Start of Listed records

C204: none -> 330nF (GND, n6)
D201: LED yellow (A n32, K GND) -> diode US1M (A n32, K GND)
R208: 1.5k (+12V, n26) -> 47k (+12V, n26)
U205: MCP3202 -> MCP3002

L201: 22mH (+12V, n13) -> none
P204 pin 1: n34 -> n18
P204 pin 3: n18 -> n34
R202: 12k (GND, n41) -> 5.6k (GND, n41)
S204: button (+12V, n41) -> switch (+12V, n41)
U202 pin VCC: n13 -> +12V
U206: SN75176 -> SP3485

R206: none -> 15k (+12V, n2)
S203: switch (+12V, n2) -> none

End of Listed records
Start of Listed records

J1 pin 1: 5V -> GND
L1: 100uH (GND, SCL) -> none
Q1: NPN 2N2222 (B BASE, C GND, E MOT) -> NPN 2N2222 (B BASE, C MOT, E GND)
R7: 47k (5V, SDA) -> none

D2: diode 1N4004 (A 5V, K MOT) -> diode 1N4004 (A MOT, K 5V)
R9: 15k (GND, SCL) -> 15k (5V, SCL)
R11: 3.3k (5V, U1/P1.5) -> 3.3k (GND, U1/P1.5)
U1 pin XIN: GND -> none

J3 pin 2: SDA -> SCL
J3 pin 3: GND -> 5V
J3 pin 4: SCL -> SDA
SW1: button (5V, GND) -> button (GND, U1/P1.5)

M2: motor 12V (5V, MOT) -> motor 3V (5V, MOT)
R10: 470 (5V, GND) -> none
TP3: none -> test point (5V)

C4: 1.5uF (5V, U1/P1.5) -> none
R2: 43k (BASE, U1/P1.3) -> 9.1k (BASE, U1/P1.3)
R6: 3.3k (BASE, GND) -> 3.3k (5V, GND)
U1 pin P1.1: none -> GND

End of Listed records
Start of Listed records

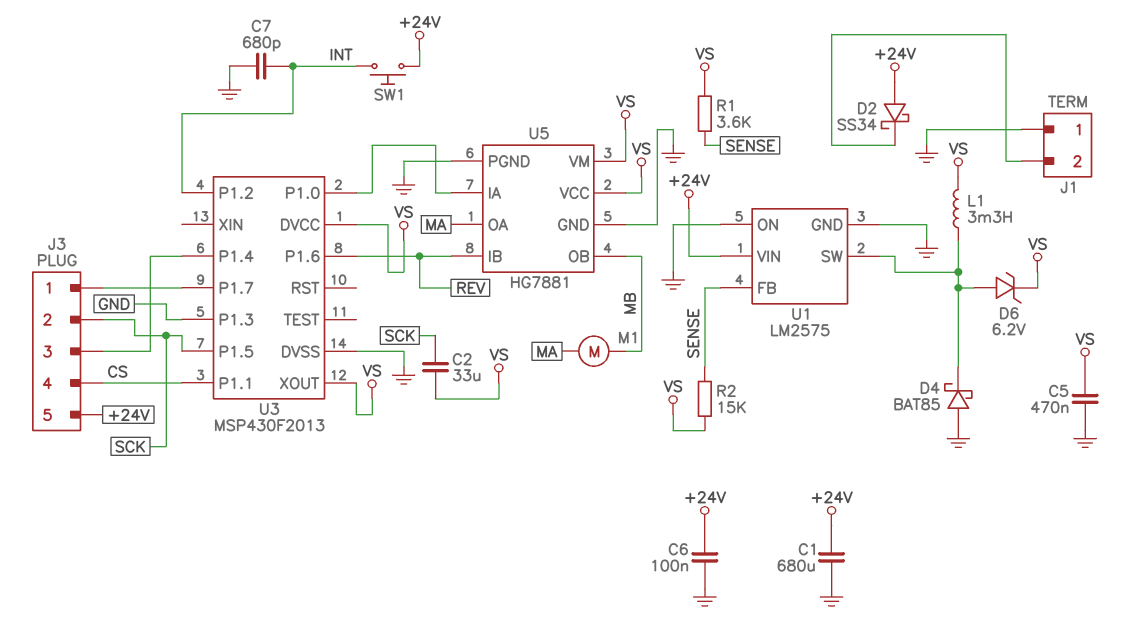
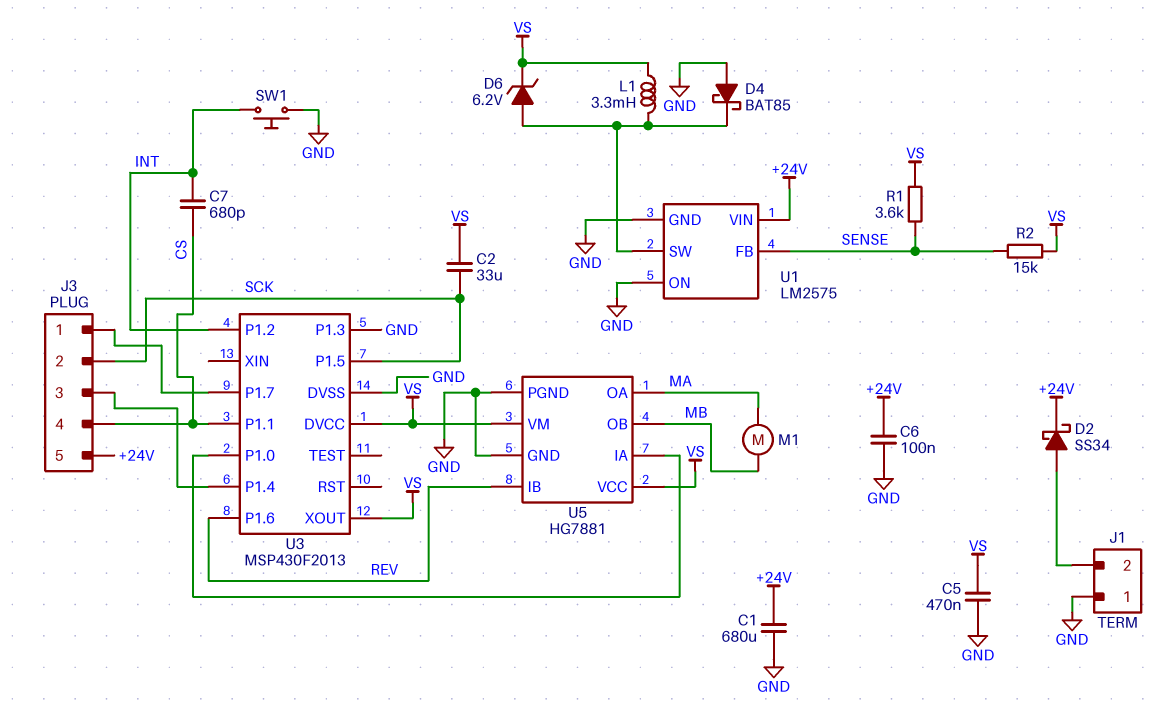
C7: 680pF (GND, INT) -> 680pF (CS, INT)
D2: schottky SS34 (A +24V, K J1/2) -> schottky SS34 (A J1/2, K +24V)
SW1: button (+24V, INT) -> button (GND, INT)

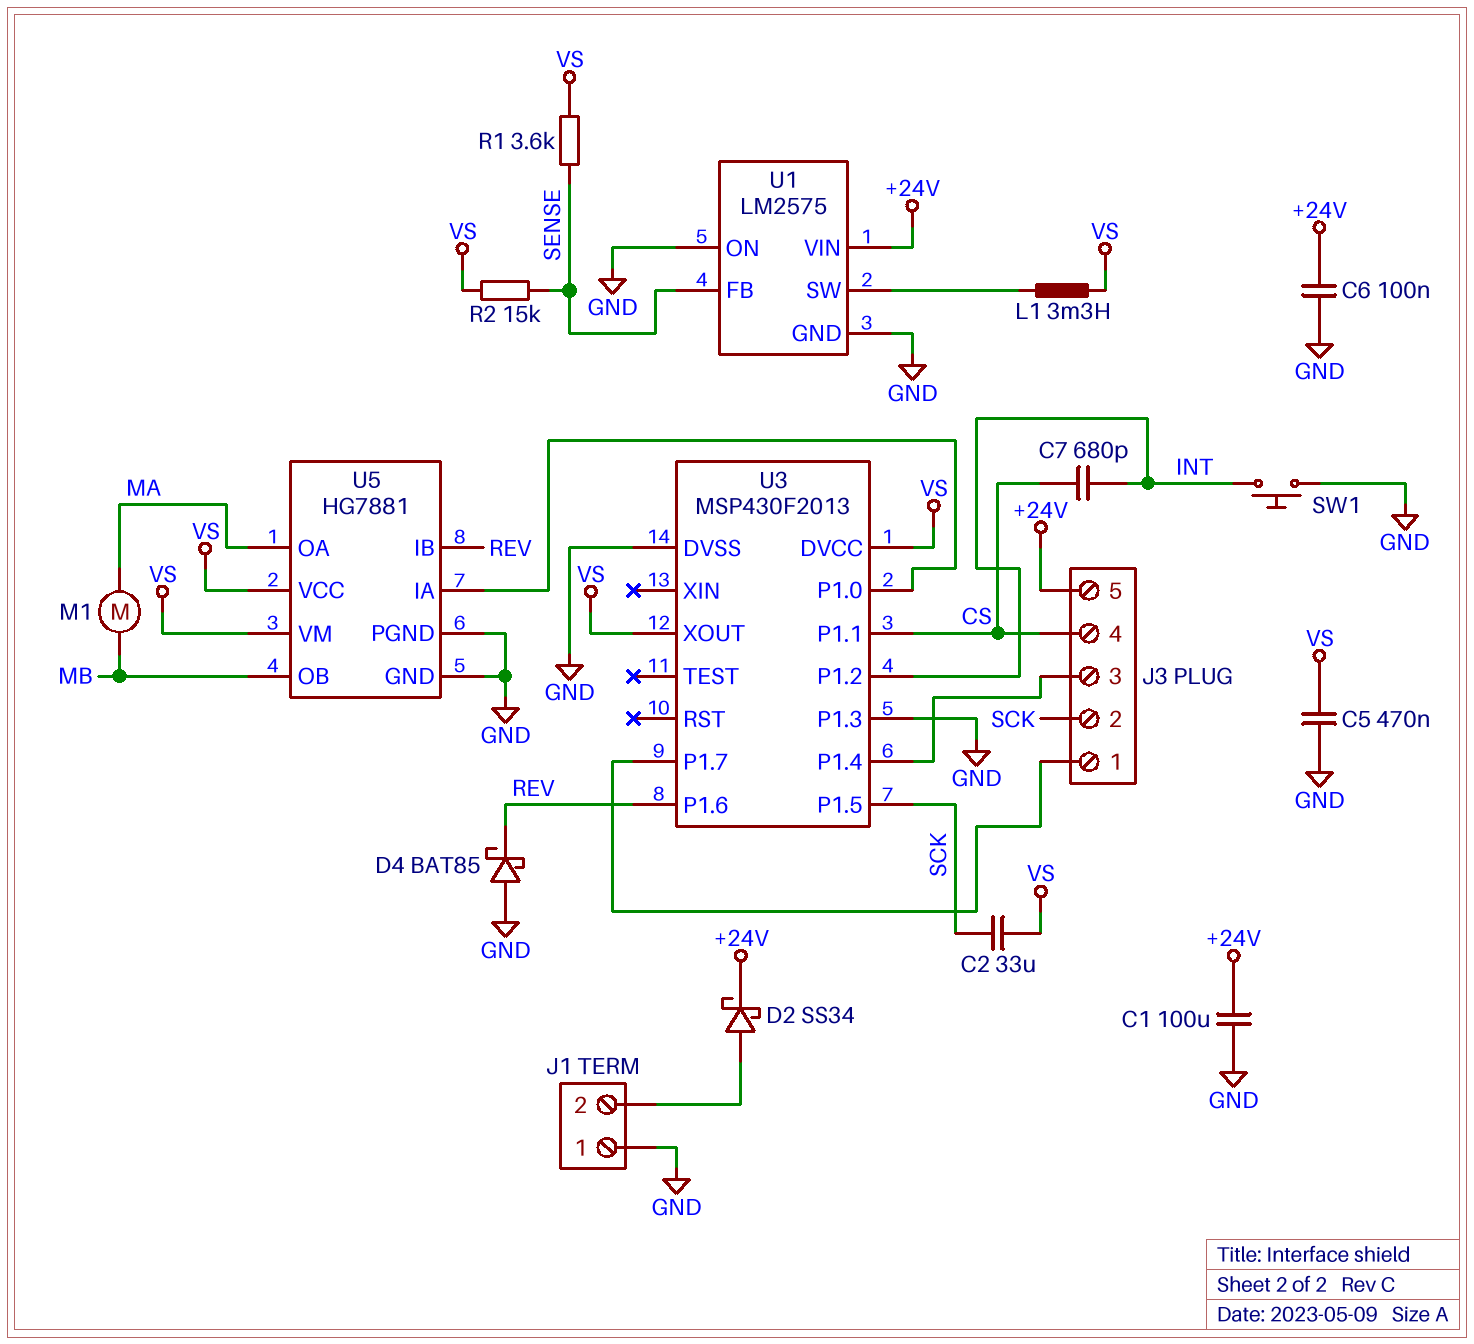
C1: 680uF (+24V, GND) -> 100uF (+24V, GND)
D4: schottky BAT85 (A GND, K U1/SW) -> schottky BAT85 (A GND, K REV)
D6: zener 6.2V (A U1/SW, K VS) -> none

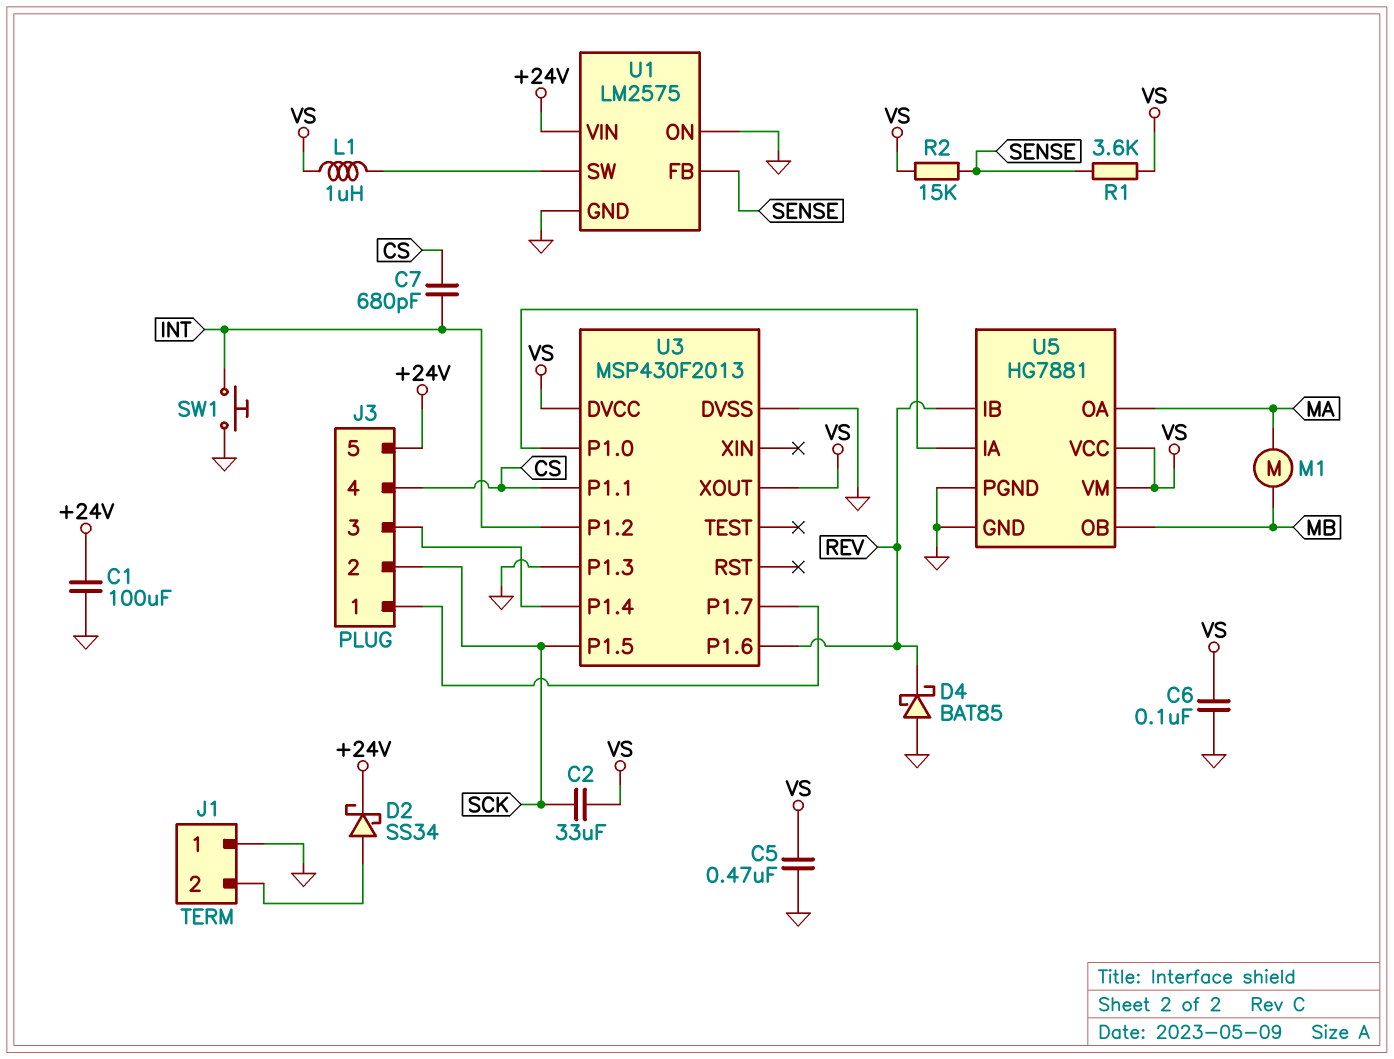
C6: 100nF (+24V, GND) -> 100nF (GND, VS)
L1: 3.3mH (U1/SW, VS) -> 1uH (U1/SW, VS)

End of Listed records

▶ **Task item**:
Would you output, from the records above, exactly the run of lines that starts at the line containing "C204: none -> 330nF (GND, n6)" and ends at the line containing "U202 pin VCC: n13 -> +12V", and only that run?

▶ **Solution for this exercise**:
C204: none -> 330nF (GND, n6)
D201: LED yellow (A n32, K GND) -> diode US1M (A n32, K GND)
R208: 1.5k (+12V, n26) -> 47k (+12V, n26)
U205: MCP3202 -> MCP3002

L201: 22mH (+12V, n13) -> none
P204 pin 1: n34 -> n18
P204 pin 3: n18 -> n34
R202: 12k (GND, n41) -> 5.6k (GND, n41)
S204: button (+12V, n41) -> switch (+12V, n41)
U202 pin VCC: n13 -> +12V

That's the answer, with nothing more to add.